Task details
Write out all the entries word for word and omit any pictures.

The records
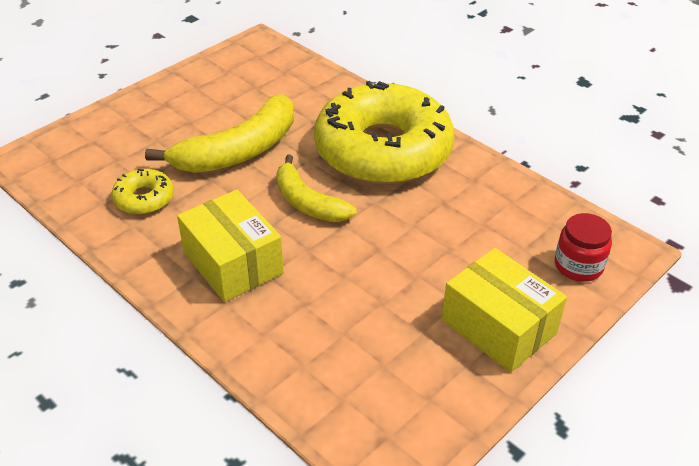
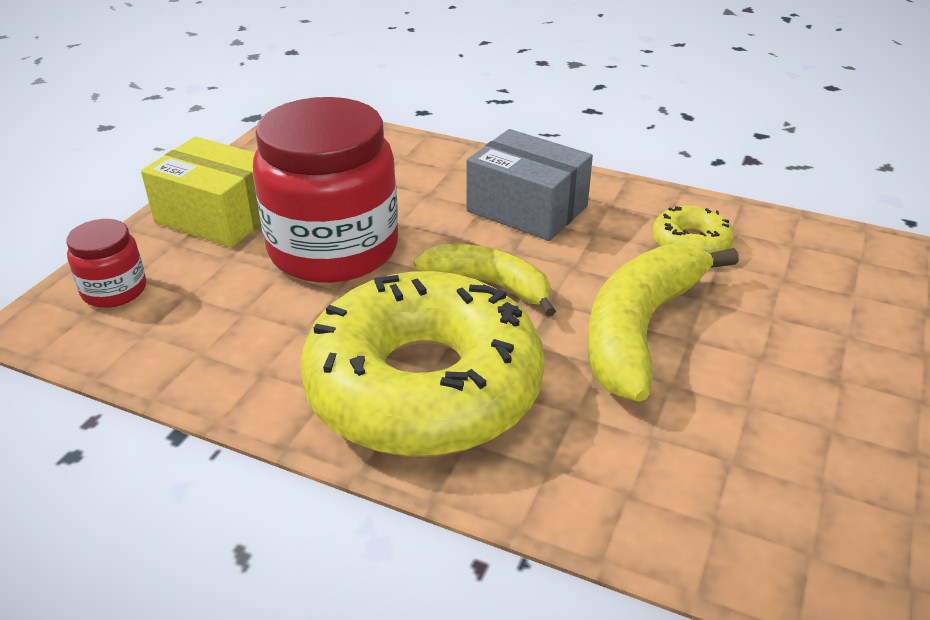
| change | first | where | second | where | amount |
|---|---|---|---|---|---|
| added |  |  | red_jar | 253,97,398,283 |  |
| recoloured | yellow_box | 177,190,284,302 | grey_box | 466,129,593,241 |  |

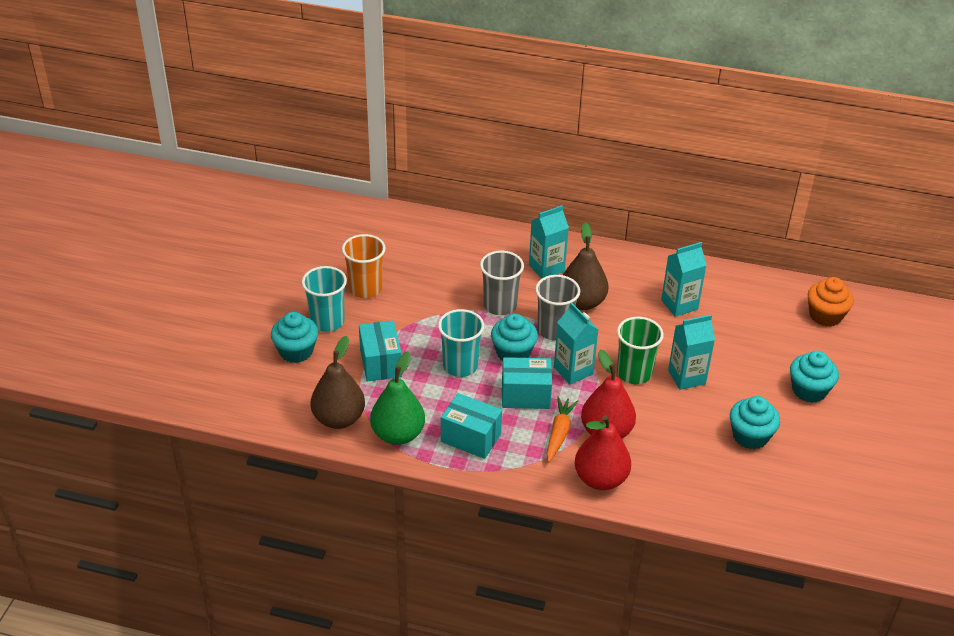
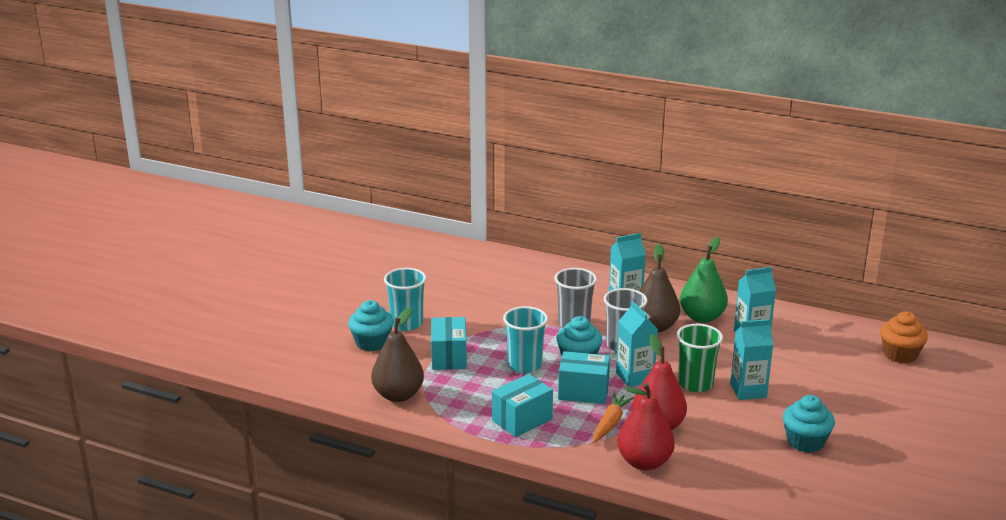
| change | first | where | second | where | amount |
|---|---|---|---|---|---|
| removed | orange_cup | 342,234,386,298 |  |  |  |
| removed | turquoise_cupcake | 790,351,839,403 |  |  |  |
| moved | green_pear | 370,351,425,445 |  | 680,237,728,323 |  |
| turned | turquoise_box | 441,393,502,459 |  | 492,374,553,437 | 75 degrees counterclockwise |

Reply
| change | first | where | second | where | amount |
|---|---|---|---|---|---|
| added |  |  | red_jar | 253,97,398,283 |  |
| recoloured | yellow_box | 177,190,284,302 | grey_box | 466,129,593,241 |  |

| change | first | where | second | where | amount |
|---|---|---|---|---|---|
| removed | orange_cup | 342,234,386,298 |  |  |  |
| removed | turquoise_cupcake | 790,351,839,403 |  |  |  |
| moved | green_pear | 370,351,425,445 |  | 680,237,728,323 |  |
| turned | turquoise_box | 441,393,502,459 |  | 492,374,553,437 | 75 degrees counterclockwise |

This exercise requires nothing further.